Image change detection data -
+--
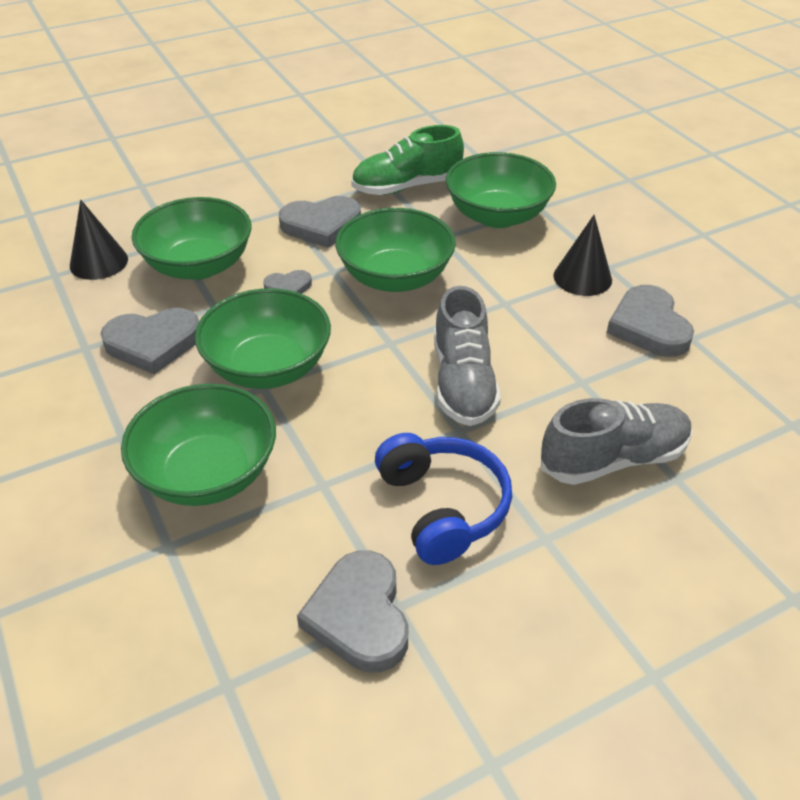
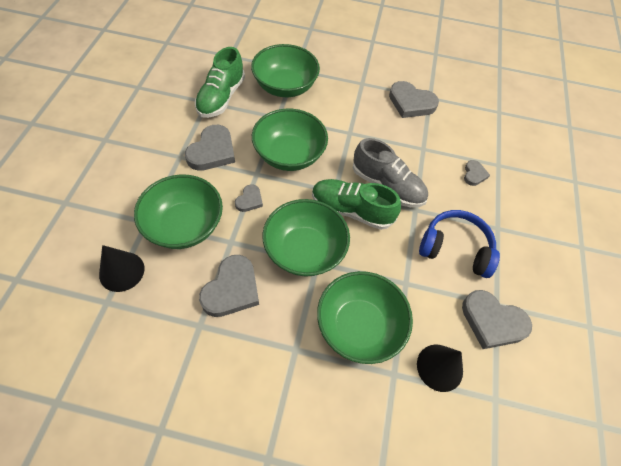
camera: 55 degrees left, 15 degrees up
(378, 372) = (351, 210): none -> green shoe
(582, 277) = (360, 96): black cone -> black cone (439, 367)
(613, 459) = (474, 174): grey shoe -> grey heart

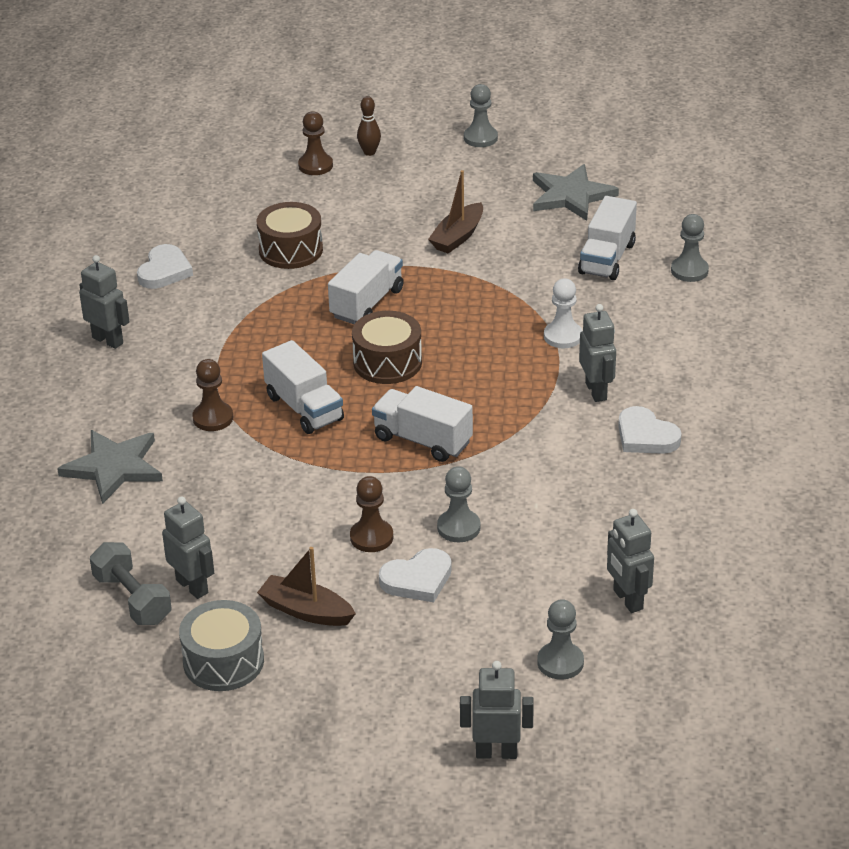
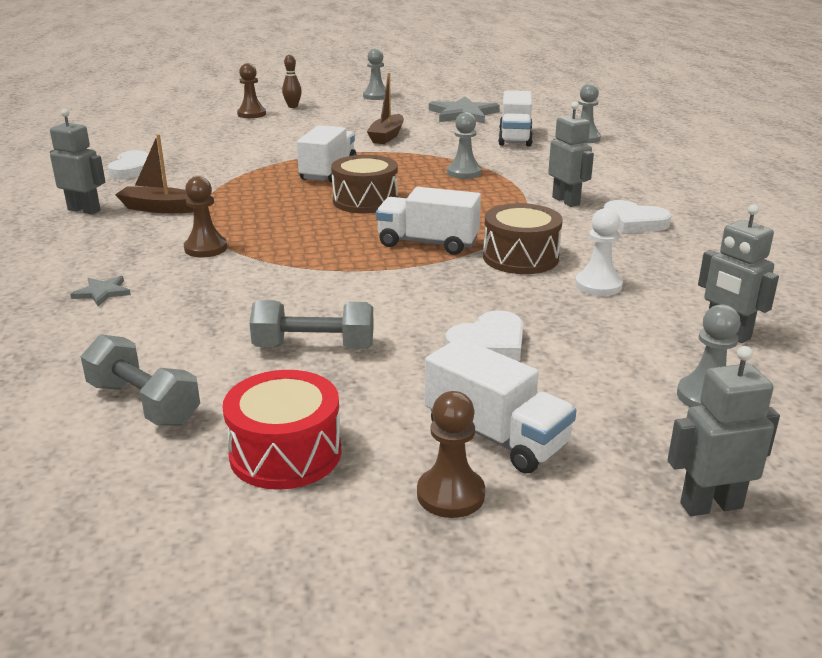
camera: 15 degrees left, 10 degrees down
(114, 467) = (102, 292): grey star -> grey star, size x0.48
(192, 586) = (220, 381): grey robot -> none
(223, 661) = (285, 453): grey drum -> red drum
(274, 561) = (314, 347): none -> grey dumbbell
(291, 250) = (247, 151): brown drum -> brown drum (520, 257)
(304, 408) = (298, 234): white truck -> white truck (495, 436)
(306, 611) = (373, 387): brown boat -> brown boat (160, 208)
(371, 537) = (416, 315): brown pawn -> brown pawn (450, 494)
(458, 527) = (505, 298): grey pawn -> grey pawn (464, 173)
(563, 336) = (511, 175): white pawn -> white pawn (598, 285)

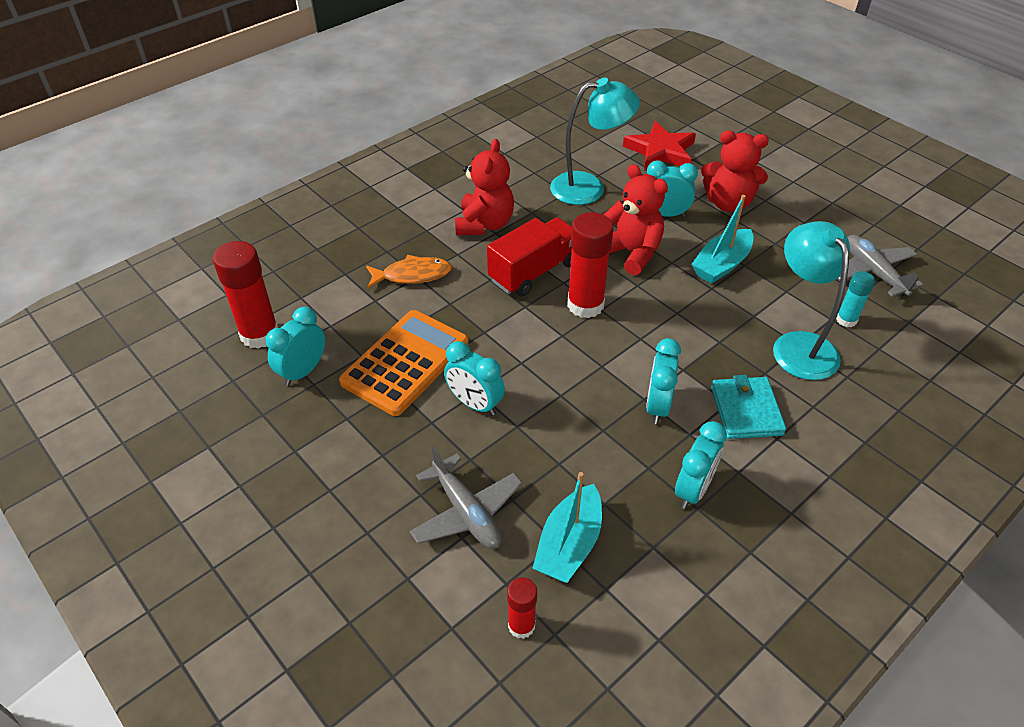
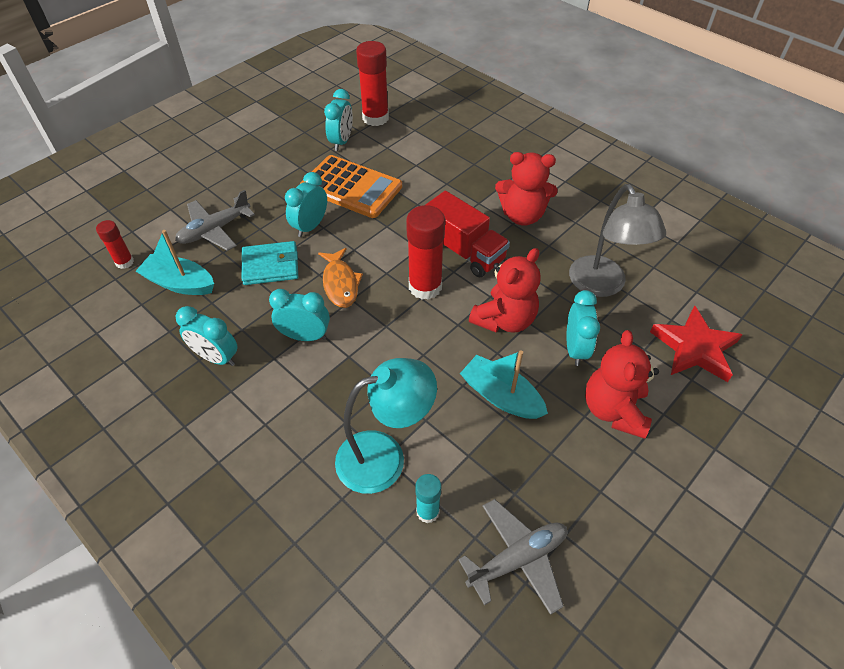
camera: 85 degrees right, 5 degrees up
(303, 371) = (341, 142): turquoise clock -> turquoise clock turned 75 degrees clockwise
(412, 275) = (447, 180): orange fish -> orange fish (340, 283)
(589, 187) = (602, 286): turquoise lamp -> grey lamp
(746, 411) = (298, 402): turquoise wallet -> turquoise wallet (270, 266)

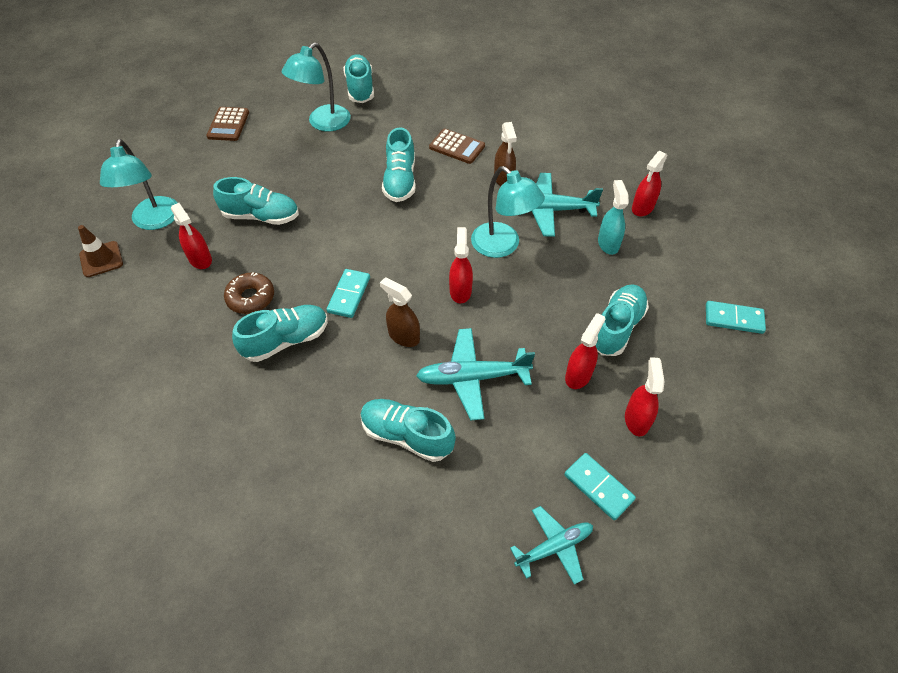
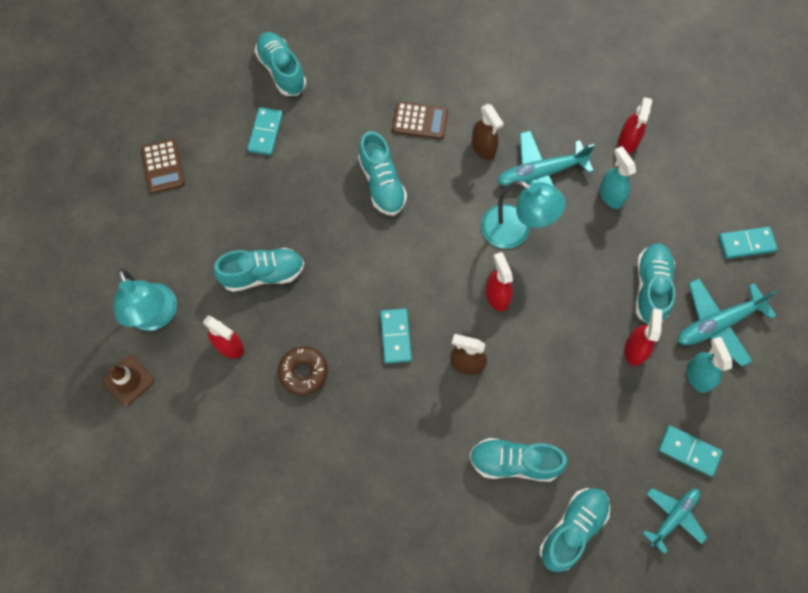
camera: 20 degrees left, 15 degrees up
(286, 340) = (361, 406): turquoise shoe -> turquoise shoe (572, 529)
(323, 123) = (265, 132): turquoise lamp -> turquoise domino
(472, 378) = (546, 385): turquoise plane -> turquoise plane (717, 324)
(636, 419) = (698, 376): red spray bottle -> turquoise spray bottle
+--
What the exercise asks - Reproduce, word for word, every line starting at the line that contains "(472, 378) = (546, 385): turquoise" and ending with the final line of the entries.

Output of the exercise -
(472, 378) = (546, 385): turquoise plane -> turquoise plane (717, 324)
(636, 419) = (698, 376): red spray bottle -> turquoise spray bottle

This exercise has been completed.